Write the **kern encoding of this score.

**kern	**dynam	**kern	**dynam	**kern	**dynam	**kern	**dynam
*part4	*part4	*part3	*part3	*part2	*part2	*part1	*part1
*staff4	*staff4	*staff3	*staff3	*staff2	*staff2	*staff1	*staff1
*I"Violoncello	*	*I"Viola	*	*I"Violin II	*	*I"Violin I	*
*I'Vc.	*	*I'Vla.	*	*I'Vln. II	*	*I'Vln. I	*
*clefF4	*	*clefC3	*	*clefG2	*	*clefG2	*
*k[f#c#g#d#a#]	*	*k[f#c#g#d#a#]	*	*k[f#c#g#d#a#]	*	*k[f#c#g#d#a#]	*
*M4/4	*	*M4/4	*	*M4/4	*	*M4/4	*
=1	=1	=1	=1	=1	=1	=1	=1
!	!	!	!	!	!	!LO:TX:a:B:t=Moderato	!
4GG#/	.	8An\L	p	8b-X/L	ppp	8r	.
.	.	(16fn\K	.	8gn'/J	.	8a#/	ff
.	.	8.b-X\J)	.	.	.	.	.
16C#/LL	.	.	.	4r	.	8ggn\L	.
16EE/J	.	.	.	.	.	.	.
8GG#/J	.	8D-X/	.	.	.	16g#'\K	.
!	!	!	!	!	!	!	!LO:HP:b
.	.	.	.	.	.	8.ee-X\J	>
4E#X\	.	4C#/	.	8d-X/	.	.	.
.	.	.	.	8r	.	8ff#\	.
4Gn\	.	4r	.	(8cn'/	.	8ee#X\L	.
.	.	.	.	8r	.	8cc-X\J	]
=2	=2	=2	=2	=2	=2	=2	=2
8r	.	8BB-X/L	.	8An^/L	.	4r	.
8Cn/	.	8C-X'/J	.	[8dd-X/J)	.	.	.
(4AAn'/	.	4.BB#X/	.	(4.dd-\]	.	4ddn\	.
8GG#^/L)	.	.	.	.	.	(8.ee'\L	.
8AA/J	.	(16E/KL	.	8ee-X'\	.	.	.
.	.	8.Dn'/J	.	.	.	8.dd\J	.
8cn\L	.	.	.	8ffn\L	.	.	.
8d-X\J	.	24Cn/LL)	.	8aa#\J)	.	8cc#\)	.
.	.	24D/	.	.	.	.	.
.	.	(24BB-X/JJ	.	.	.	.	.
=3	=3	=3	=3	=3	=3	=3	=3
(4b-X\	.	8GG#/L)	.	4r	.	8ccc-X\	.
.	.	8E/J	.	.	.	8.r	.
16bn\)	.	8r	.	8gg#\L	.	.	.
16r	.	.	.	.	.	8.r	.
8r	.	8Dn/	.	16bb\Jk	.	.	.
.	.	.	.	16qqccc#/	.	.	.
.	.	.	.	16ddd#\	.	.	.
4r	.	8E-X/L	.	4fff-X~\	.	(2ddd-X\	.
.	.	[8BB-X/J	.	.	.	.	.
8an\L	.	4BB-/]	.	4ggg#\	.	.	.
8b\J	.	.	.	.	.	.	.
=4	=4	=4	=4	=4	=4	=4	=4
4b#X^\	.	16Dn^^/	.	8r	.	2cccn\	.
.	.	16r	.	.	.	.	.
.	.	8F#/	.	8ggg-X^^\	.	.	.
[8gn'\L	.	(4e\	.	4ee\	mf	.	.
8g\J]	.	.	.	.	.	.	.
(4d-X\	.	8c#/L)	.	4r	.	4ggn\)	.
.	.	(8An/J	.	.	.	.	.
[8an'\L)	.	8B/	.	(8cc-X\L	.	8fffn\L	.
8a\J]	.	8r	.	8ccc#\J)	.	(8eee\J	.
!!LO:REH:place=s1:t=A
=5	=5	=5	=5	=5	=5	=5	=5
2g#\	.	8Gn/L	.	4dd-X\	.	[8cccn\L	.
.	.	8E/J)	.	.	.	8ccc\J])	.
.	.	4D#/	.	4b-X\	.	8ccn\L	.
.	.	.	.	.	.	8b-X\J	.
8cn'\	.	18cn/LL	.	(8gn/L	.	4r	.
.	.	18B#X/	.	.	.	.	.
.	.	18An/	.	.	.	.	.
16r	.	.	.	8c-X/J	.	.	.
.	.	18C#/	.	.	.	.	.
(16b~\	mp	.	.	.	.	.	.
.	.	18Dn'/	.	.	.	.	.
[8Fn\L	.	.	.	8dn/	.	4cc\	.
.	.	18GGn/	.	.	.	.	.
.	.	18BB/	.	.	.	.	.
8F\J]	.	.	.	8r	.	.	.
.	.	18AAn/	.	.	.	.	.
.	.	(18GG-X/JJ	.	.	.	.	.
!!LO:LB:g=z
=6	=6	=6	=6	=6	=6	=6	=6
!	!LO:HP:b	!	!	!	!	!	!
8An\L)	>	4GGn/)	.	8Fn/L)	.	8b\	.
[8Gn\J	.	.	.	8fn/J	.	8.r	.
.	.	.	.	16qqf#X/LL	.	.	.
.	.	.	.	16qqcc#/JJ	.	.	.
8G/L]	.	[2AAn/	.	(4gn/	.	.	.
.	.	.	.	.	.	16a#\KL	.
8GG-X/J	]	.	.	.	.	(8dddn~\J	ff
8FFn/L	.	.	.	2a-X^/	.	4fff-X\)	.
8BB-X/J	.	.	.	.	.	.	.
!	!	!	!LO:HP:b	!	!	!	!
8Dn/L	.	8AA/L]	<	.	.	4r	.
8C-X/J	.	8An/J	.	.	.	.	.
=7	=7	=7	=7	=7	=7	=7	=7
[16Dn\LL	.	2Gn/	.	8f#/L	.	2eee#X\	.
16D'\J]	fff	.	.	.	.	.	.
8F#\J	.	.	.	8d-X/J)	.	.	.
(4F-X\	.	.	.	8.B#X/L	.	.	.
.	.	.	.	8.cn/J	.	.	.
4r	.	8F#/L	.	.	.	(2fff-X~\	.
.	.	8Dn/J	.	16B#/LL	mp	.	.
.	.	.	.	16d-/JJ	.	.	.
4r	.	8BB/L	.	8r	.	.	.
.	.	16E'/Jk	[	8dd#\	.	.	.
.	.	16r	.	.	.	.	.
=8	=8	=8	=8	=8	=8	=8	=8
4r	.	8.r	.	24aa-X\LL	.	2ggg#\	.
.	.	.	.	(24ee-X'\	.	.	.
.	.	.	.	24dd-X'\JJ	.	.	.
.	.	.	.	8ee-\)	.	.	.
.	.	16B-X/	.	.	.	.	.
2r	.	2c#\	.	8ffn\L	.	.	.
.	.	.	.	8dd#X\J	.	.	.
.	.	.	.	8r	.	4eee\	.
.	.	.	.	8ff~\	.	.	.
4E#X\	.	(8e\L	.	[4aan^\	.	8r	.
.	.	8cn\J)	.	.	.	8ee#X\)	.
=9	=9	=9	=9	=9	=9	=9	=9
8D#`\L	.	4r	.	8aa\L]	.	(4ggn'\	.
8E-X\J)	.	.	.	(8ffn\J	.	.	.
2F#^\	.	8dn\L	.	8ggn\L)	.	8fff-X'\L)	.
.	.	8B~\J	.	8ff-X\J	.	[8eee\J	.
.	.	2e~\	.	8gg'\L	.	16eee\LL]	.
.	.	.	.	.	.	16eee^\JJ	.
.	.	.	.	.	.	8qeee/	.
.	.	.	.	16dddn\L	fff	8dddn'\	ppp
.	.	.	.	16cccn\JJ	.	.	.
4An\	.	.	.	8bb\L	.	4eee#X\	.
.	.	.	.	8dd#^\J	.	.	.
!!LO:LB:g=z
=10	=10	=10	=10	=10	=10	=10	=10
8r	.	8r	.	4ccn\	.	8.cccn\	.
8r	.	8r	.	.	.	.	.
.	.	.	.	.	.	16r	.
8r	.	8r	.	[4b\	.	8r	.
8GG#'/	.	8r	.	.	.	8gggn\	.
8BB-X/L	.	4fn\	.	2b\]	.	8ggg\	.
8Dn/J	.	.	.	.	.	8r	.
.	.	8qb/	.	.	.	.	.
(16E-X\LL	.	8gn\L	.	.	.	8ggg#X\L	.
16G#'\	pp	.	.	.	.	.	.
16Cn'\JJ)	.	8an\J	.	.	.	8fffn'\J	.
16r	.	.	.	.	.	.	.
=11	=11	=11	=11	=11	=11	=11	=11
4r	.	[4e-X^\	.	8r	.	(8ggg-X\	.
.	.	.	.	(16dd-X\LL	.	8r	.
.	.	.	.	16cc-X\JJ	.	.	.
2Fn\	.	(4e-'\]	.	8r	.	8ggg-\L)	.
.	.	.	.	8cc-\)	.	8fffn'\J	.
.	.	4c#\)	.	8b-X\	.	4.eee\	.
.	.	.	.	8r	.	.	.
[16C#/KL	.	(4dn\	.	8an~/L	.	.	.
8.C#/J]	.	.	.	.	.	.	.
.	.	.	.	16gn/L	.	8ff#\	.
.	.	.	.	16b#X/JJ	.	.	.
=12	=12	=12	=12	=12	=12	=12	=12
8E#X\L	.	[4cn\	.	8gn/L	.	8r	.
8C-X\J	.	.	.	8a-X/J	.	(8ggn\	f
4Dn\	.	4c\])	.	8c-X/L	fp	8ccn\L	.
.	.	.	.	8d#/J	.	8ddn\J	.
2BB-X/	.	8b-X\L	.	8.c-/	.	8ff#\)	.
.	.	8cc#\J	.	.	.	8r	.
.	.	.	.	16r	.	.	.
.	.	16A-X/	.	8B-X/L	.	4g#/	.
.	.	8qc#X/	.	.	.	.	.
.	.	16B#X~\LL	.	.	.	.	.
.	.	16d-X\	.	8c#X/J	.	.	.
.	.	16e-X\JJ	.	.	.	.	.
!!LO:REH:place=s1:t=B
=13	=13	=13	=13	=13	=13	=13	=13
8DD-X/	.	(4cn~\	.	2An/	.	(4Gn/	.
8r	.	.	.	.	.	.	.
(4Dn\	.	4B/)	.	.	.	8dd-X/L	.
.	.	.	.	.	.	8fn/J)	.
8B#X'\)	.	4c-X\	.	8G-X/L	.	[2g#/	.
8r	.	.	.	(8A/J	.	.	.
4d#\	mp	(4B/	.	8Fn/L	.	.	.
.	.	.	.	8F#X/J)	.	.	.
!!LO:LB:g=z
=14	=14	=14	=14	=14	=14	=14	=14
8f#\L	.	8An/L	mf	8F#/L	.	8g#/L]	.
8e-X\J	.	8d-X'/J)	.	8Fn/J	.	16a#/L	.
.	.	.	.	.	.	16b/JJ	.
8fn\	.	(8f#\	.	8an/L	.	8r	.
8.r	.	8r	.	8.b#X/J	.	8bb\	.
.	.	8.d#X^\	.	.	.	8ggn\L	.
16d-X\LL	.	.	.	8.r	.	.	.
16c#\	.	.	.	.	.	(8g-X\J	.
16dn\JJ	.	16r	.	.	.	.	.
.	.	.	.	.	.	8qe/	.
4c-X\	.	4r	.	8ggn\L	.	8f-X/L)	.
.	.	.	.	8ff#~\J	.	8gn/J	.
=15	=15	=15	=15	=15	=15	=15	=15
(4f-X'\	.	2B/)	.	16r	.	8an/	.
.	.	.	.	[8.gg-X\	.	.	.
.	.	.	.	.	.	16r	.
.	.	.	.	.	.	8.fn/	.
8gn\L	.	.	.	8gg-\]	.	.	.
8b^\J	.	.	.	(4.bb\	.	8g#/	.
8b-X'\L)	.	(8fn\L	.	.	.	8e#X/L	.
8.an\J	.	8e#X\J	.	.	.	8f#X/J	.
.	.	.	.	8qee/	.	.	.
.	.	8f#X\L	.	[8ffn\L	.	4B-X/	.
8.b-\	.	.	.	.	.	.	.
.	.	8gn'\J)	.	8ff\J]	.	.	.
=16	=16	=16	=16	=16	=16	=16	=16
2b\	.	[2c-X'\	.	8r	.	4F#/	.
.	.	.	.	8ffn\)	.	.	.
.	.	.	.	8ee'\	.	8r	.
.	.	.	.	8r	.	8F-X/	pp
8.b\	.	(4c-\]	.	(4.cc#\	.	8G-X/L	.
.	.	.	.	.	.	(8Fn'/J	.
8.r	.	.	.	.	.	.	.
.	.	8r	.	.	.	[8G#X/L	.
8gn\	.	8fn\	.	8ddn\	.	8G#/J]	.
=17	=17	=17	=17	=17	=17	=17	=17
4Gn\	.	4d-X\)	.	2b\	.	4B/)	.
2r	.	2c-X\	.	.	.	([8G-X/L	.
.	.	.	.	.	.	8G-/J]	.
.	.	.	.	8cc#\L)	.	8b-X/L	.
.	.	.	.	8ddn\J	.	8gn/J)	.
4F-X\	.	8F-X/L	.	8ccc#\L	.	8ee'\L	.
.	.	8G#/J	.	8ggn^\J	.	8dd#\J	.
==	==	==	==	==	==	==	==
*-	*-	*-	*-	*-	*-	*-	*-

*Written problem:* Locate each line in the records above that contains the string "kern", and copy those lines out in full.

*Reply to the task:*
Write the **kern encoding of this score.
**kern	**dynam	**kern	**dynam	**kern	**dynam	**kern	**dynam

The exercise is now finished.